▶ _Task details_:
Give only a number in reply. It should be how many lines in the records contain the string "blanc".

(Coordinate-based change listings)
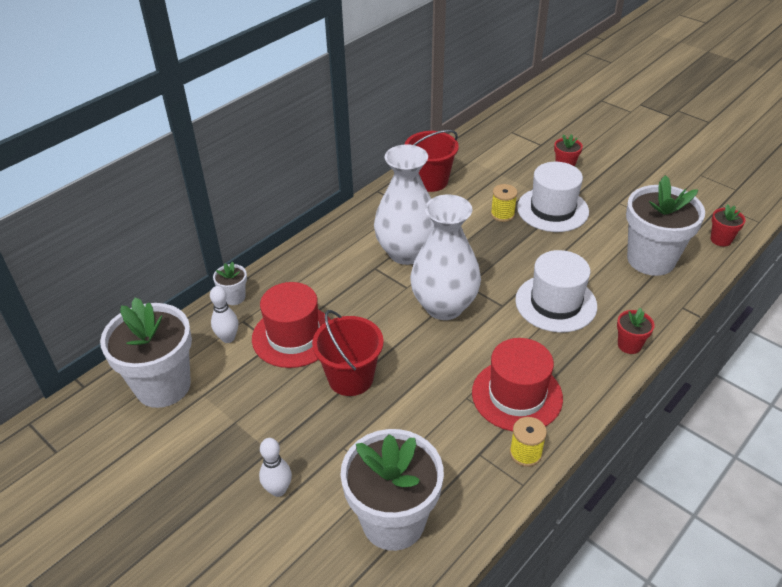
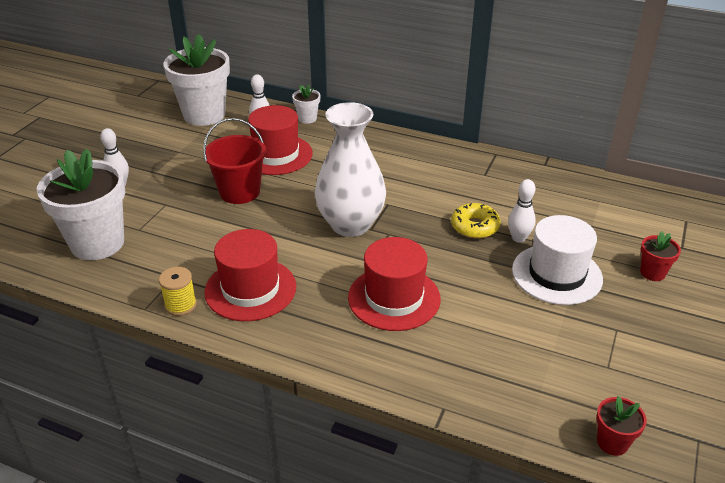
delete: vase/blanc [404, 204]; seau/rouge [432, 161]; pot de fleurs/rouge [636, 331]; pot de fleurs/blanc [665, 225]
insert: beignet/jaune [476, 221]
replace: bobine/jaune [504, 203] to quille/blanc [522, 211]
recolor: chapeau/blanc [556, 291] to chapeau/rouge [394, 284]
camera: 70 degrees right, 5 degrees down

▶ _Problem solution_:
3